§ Exercise details
The pictures stay out; all of the data is to be printed exactly.

*** Recorded information ***

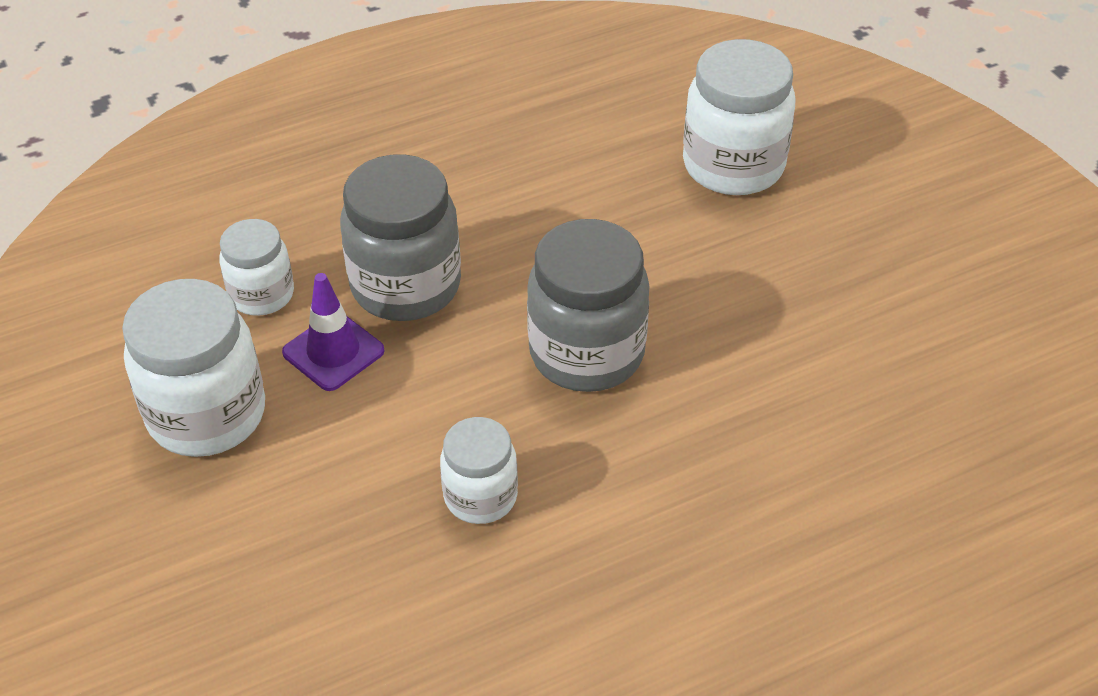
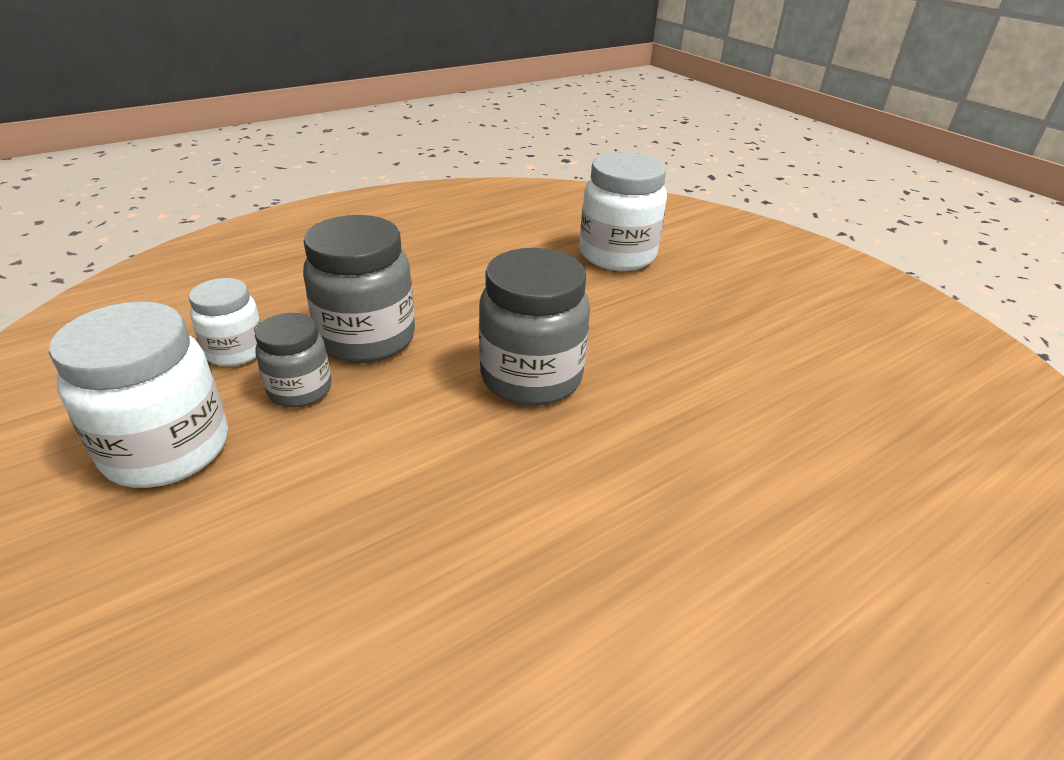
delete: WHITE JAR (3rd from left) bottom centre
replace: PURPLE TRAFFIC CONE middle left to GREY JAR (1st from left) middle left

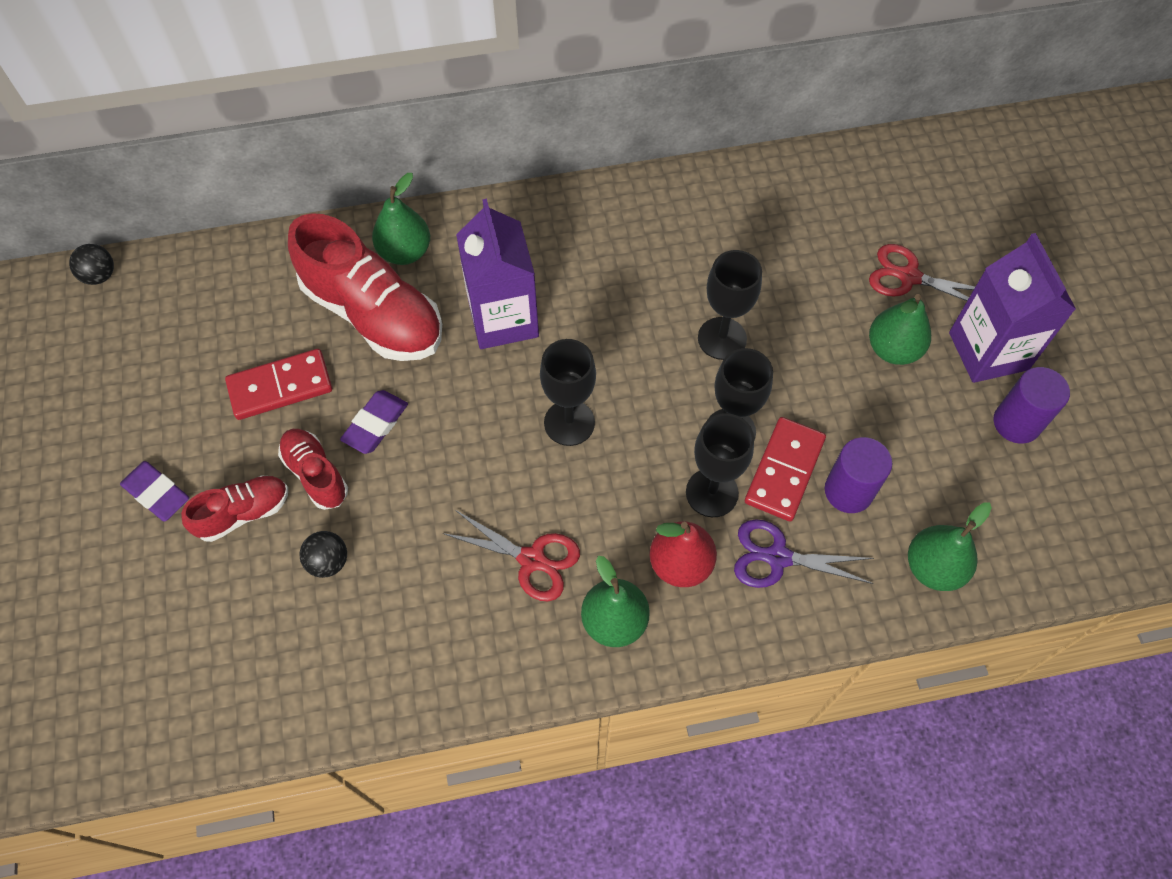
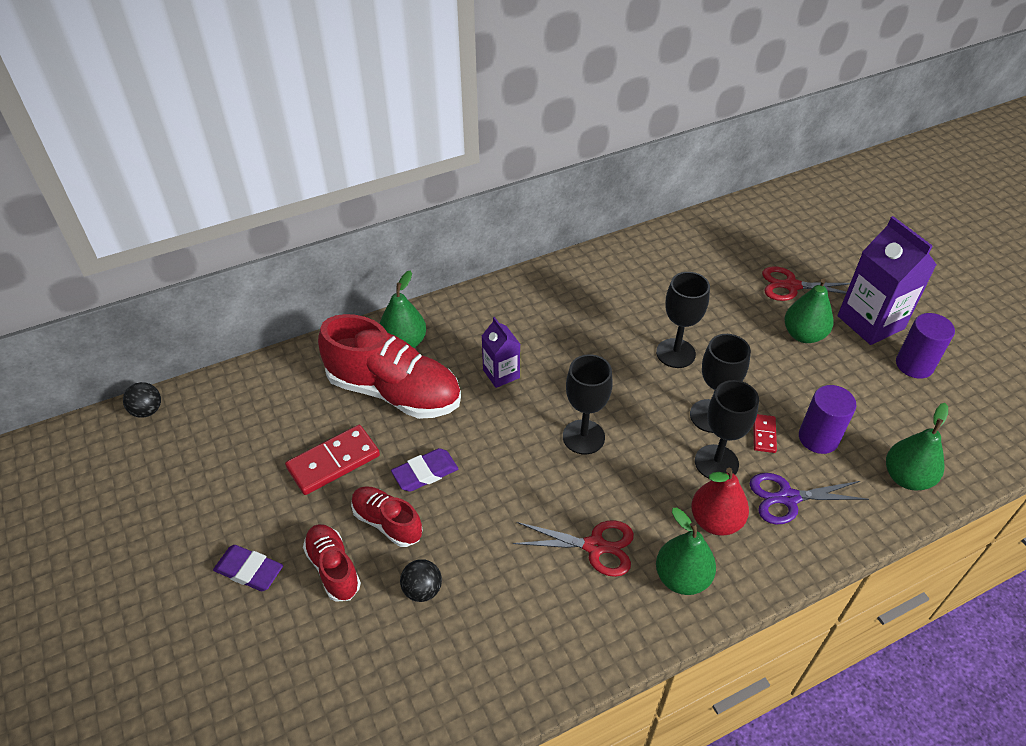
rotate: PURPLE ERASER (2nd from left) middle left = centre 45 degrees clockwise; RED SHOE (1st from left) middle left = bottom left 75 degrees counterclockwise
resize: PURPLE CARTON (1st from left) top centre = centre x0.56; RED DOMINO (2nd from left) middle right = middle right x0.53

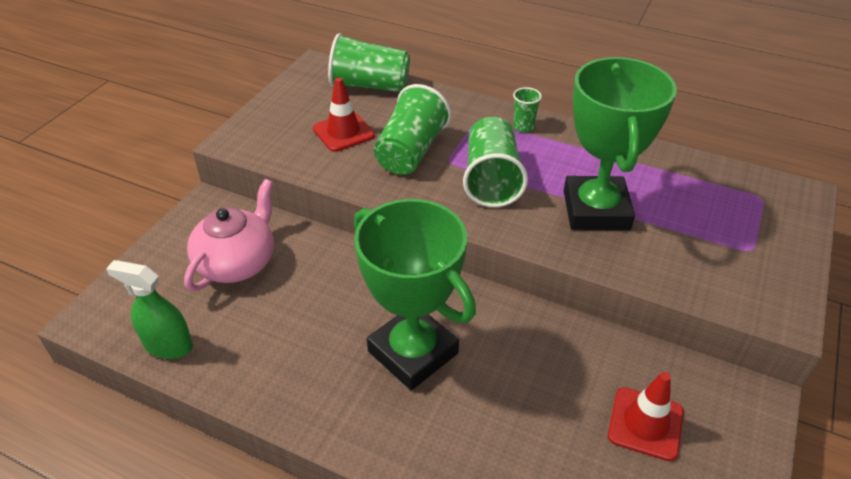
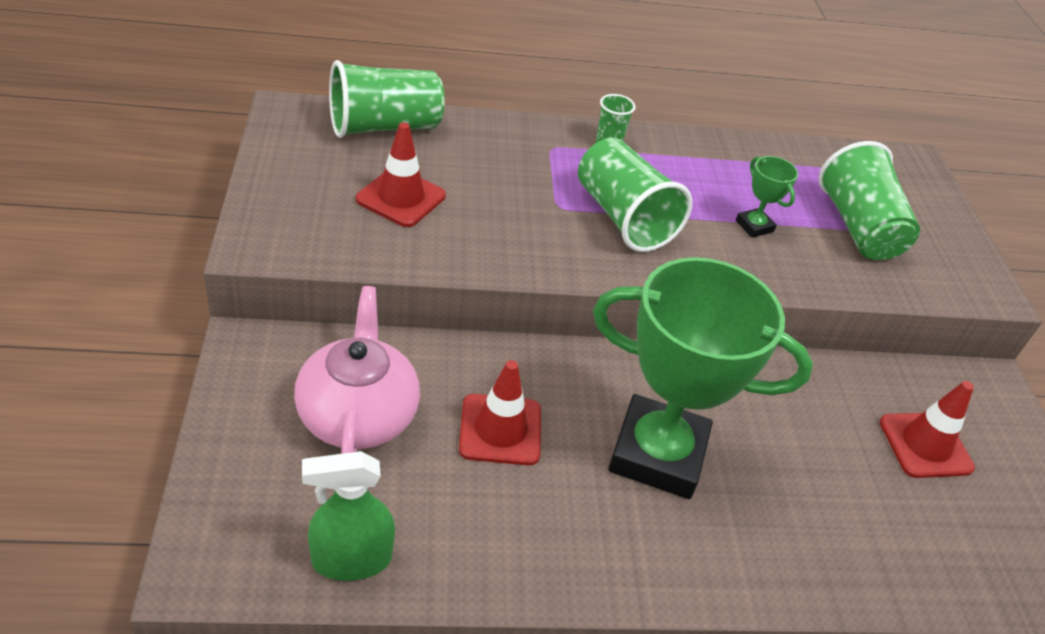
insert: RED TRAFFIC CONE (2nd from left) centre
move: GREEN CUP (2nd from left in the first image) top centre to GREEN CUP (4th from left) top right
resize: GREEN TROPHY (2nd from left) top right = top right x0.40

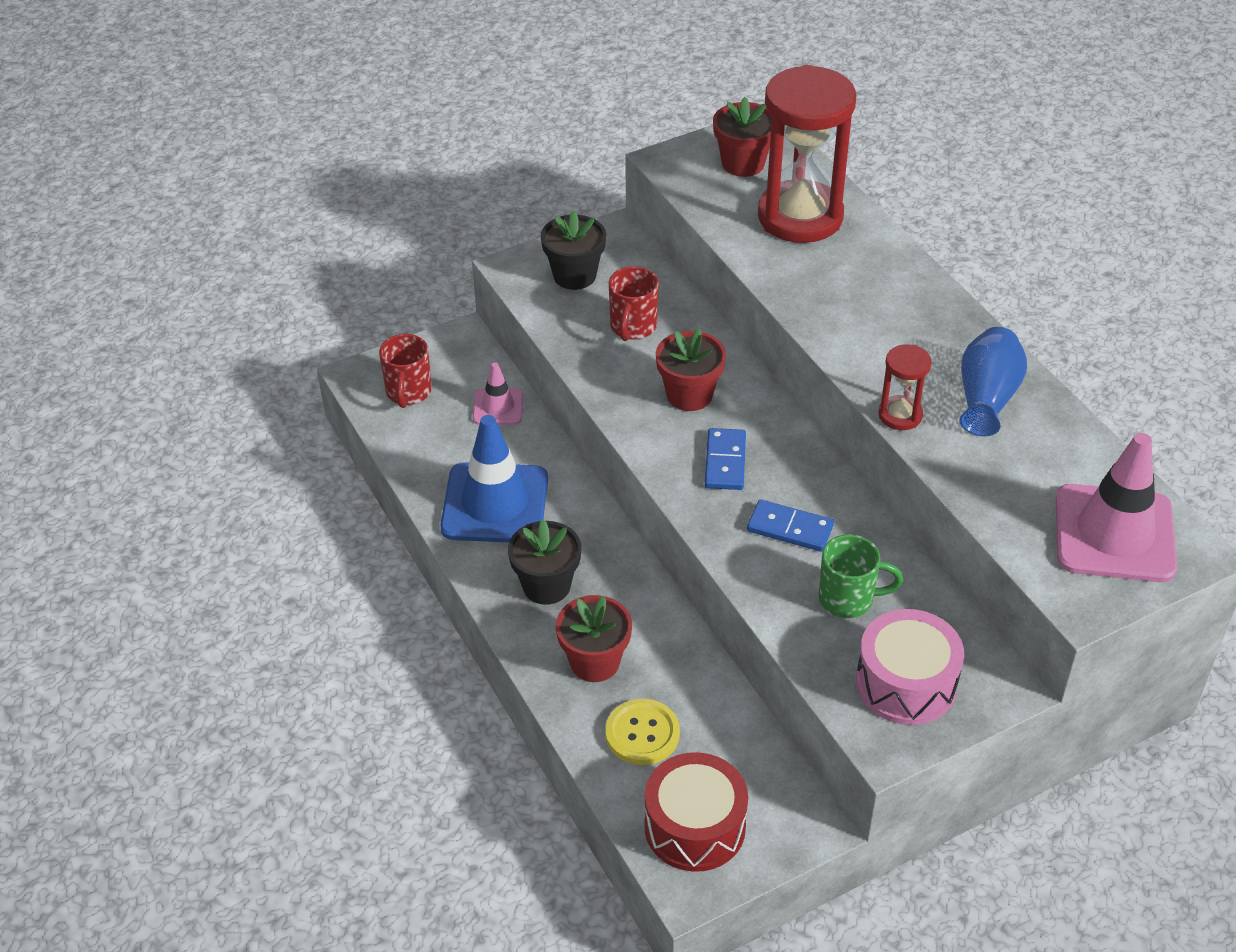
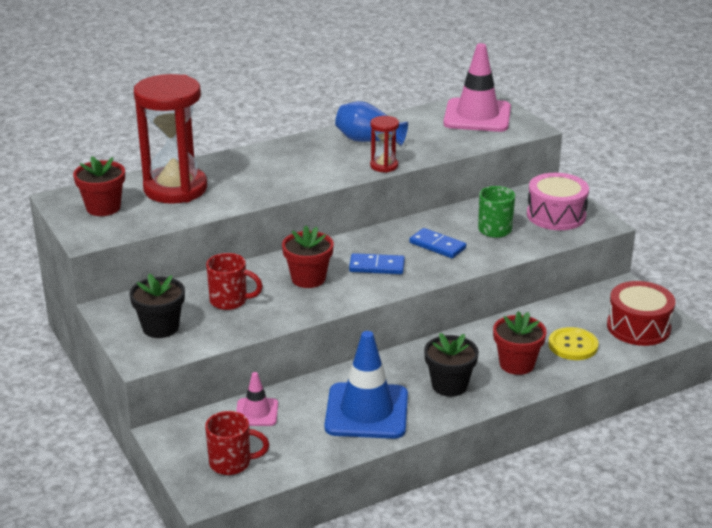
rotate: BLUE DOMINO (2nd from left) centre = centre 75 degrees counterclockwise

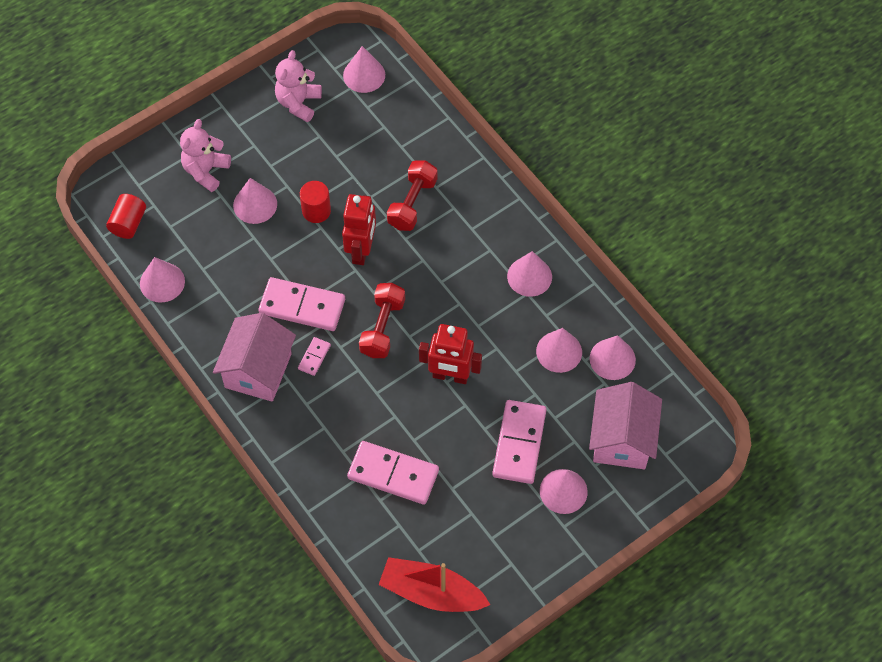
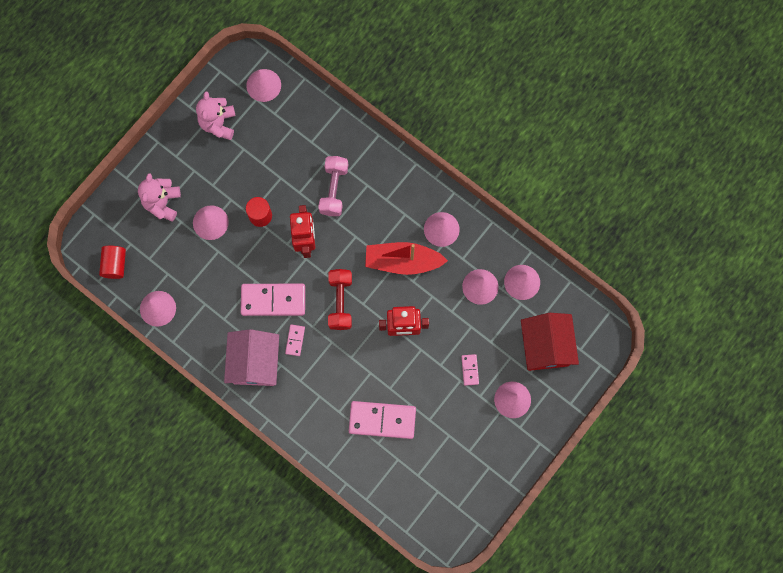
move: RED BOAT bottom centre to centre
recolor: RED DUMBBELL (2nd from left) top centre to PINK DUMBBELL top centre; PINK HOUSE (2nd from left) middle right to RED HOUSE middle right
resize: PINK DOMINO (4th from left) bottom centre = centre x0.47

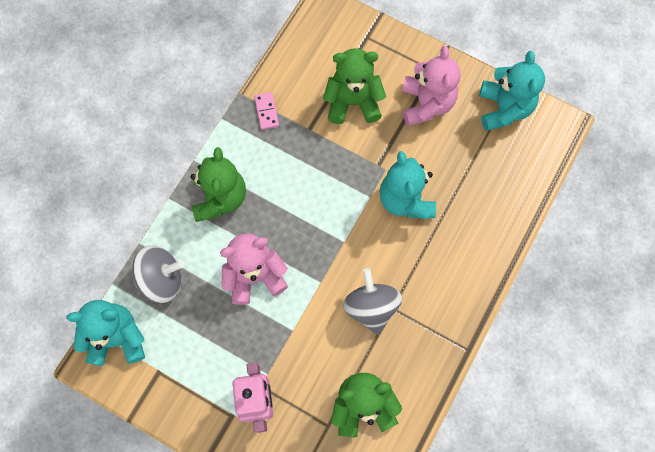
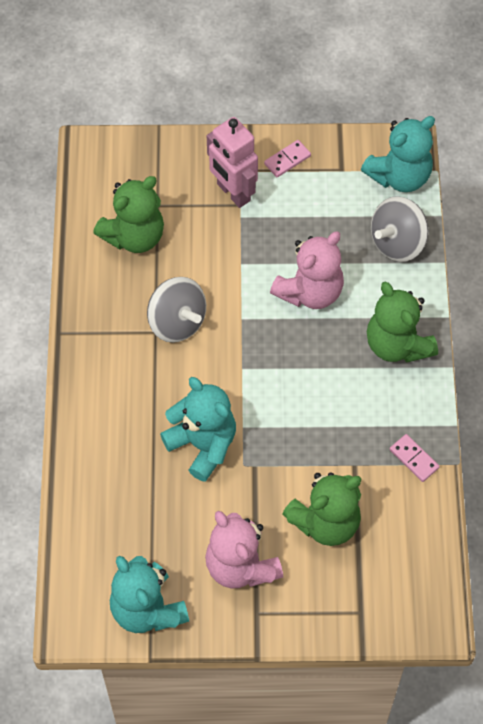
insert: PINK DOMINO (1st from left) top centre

***

§ Output of the exercise
delete: WHITE JAR (3rd from left) bottom centre
replace: PURPLE TRAFFIC CONE middle left to GREY JAR (1st from left) middle left

rotate: PURPLE ERASER (2nd from left) middle left = centre 45 degrees clockwise; RED SHOE (1st from left) middle left = bottom left 75 degrees counterclockwise
resize: PURPLE CARTON (1st from left) top centre = centre x0.56; RED DOMINO (2nd from left) middle right = middle right x0.53

insert: RED TRAFFIC CONE (2nd from left) centre
move: GREEN CUP (2nd from left in the first image) top centre to GREEN CUP (4th from left) top right
resize: GREEN TROPHY (2nd from left) top right = top right x0.40

rotate: BLUE DOMINO (2nd from left) centre = centre 75 degrees counterclockwise

move: RED BOAT bottom centre to centre
recolor: RED DUMBBELL (2nd from left) top centre to PINK DUMBBELL top centre; PINK HOUSE (2nd from left) middle right to RED HOUSE middle right
resize: PINK DOMINO (4th from left) bottom centre = centre x0.47

insert: PINK DOMINO (1st from left) top centre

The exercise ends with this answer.